*EXERCISE BRIEF:* Return all the lines below in which the string "degrees" appears.

*SUPPLIED MATERIAL:*
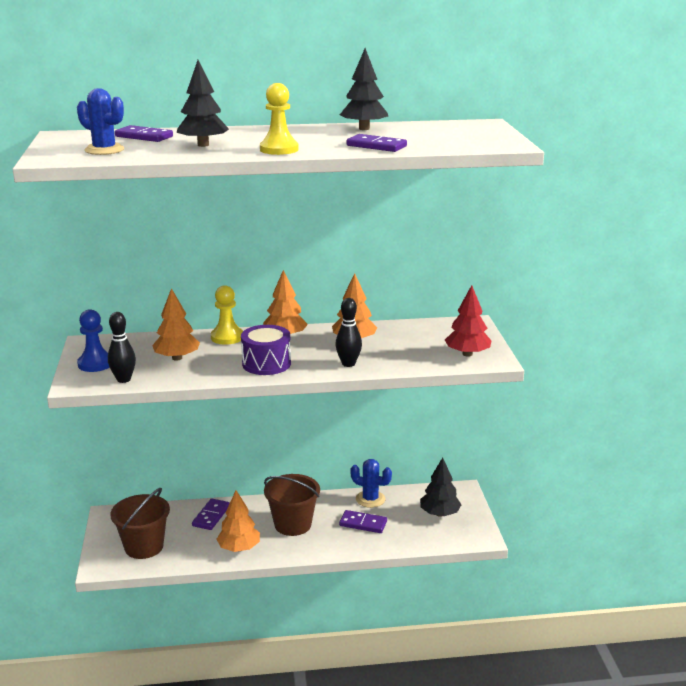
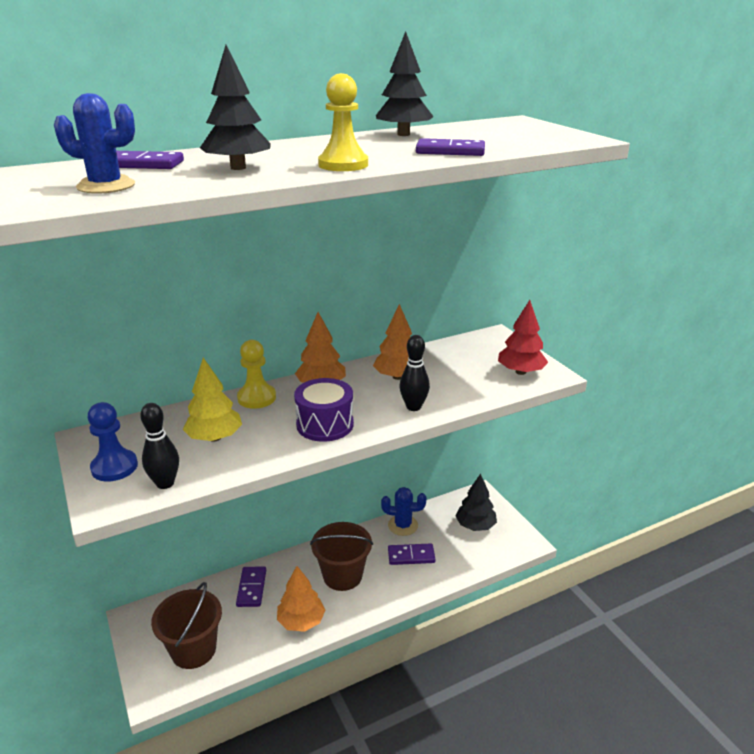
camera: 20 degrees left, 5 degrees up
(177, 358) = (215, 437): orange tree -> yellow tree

...

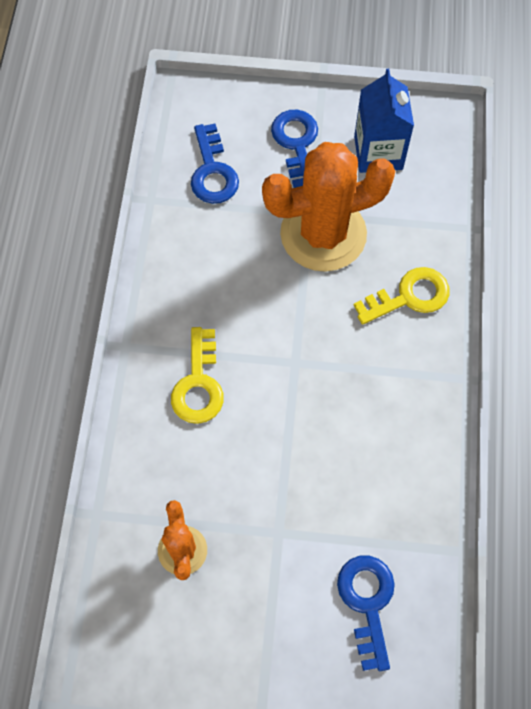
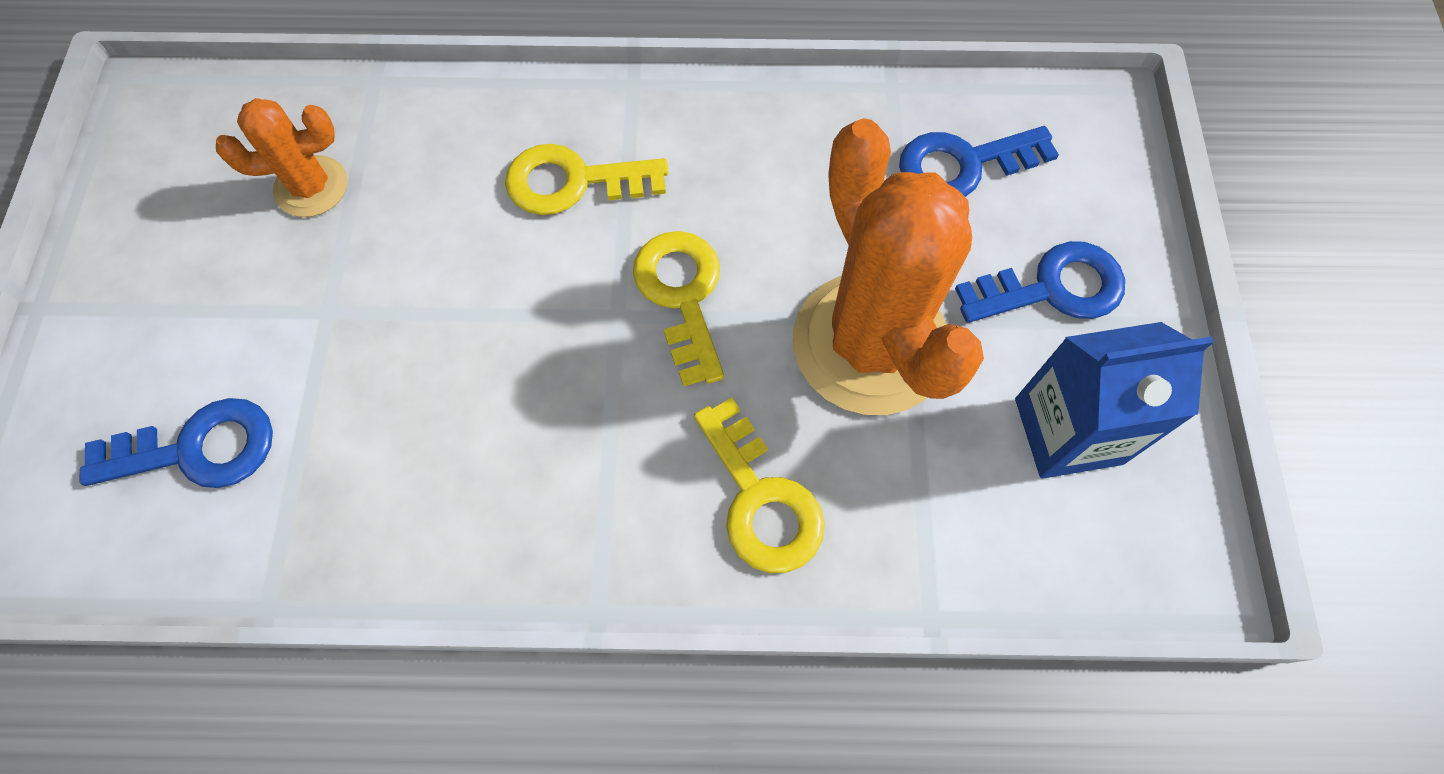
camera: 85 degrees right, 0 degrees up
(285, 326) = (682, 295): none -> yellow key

*EXERCISE SOLUTION:*
camera: 20 degrees left, 5 degrees up
camera: 85 degrees right, 0 degrees up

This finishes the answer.